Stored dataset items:
.....

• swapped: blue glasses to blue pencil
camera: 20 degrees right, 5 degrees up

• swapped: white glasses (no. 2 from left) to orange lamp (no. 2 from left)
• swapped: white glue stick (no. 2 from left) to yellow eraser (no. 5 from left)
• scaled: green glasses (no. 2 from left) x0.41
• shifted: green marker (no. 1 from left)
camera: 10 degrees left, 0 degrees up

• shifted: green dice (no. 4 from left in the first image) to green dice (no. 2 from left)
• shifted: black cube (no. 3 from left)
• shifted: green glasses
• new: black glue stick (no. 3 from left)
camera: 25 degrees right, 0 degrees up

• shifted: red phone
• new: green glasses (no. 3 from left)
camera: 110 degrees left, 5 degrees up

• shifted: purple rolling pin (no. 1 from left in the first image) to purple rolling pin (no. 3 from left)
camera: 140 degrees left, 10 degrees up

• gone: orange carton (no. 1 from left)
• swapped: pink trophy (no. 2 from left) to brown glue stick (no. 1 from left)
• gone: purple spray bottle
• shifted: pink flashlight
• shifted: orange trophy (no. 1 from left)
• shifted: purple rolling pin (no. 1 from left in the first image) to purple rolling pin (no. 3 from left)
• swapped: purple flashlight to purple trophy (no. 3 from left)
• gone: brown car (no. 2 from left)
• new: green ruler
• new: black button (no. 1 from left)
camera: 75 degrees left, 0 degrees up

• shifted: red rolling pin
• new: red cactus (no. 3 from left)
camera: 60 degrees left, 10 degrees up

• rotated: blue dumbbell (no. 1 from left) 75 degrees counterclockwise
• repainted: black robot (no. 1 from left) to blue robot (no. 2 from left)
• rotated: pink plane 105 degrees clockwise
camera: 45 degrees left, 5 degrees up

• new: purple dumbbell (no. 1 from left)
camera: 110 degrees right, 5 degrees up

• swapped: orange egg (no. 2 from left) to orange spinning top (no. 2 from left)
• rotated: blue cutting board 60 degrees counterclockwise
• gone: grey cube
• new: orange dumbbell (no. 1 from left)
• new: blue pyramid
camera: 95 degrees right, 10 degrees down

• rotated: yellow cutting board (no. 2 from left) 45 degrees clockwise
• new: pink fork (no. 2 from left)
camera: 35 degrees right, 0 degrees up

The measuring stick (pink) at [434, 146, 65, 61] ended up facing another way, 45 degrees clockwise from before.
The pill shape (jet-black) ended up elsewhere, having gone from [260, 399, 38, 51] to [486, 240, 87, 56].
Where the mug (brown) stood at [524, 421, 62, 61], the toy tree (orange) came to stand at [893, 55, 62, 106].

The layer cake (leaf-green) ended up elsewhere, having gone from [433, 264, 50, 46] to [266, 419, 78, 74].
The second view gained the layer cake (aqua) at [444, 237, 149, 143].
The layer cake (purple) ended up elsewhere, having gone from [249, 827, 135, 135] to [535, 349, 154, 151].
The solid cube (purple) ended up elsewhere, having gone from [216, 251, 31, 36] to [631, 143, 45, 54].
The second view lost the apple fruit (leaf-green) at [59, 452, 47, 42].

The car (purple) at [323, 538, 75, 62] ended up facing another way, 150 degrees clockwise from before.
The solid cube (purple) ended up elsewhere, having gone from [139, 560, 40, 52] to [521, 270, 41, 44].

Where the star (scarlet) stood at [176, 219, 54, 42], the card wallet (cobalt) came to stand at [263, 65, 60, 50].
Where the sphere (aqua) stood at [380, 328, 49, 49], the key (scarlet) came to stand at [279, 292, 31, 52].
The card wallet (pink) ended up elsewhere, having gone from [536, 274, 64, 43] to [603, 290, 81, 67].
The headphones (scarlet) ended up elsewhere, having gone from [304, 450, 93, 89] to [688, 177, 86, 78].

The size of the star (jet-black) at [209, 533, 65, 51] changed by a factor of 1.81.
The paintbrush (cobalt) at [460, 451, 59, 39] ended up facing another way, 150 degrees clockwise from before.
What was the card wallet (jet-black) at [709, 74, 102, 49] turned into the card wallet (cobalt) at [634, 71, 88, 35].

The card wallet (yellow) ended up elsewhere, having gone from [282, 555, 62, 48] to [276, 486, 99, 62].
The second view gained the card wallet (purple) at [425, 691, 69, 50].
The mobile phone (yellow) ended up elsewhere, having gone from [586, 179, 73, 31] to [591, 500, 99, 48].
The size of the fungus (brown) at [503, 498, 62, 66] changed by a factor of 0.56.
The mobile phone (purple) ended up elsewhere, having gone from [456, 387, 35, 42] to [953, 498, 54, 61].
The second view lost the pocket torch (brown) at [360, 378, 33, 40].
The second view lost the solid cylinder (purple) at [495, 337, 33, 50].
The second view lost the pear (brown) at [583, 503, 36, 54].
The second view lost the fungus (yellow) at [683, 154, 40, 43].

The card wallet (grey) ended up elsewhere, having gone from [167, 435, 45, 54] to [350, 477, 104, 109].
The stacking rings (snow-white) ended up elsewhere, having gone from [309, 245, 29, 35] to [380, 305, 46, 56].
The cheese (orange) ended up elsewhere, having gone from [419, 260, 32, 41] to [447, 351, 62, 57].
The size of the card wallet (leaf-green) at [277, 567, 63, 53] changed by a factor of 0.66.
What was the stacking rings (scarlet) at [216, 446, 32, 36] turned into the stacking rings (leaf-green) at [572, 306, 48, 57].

.....

*Problem to solve:* Print exactly the lines above, between the one holding "camera: 110 degrees left, 5 degrees up" and the one holding "The pill shape", inclusive, and nothing besides.

*Exercise result:*
camera: 110 degrees left, 5 degrees up

• shifted: purple rolling pin (no. 1 from left in the first image) to purple rolling pin (no. 3 from left)
camera: 140 degrees left, 10 degrees up

• gone: orange carton (no. 1 from left)
• swapped: pink trophy (no. 2 from left) to brown glue stick (no. 1 from left)
• gone: purple spray bottle
• shifted: pink flashlight
• shifted: orange trophy (no. 1 from left)
• shifted: purple rolling pin (no. 1 from left in the first image) to purple rolling pin (no. 3 from left)
• swapped: purple flashlight to purple trophy (no. 3 from left)
• gone: brown car (no. 2 from left)
• new: green ruler
• new: black button (no. 1 from left)
camera: 75 degrees left, 0 degrees up

• shifted: red rolling pin
• new: red cactus (no. 3 from left)
camera: 60 degrees left, 10 degrees up

• rotated: blue dumbbell (no. 1 from left) 75 degrees counterclockwise
• repainted: black robot (no. 1 from left) to blue robot (no. 2 from left)
• rotated: pink plane 105 degrees clockwise
camera: 45 degrees left, 5 degrees up

• new: purple dumbbell (no. 1 from left)
camera: 110 degrees right, 5 degrees up

• swapped: orange egg (no. 2 from left) to orange spinning top (no. 2 from left)
• rotated: blue cutting board 60 degrees counterclockwise
• gone: grey cube
• new: orange dumbbell (no. 1 from left)
• new: blue pyramid
camera: 95 degrees right, 10 degrees down

• rotated: yellow cutting board (no. 2 from left) 45 degrees clockwise
• new: pink fork (no. 2 from left)
camera: 35 degrees right, 0 degrees up

The measuring stick (pink) at [434, 146, 65, 61] ended up facing another way, 45 degrees clockwise from before.
The pill shape (jet-black) ended up elsewhere, having gone from [260, 399, 38, 51] to [486, 240, 87, 56].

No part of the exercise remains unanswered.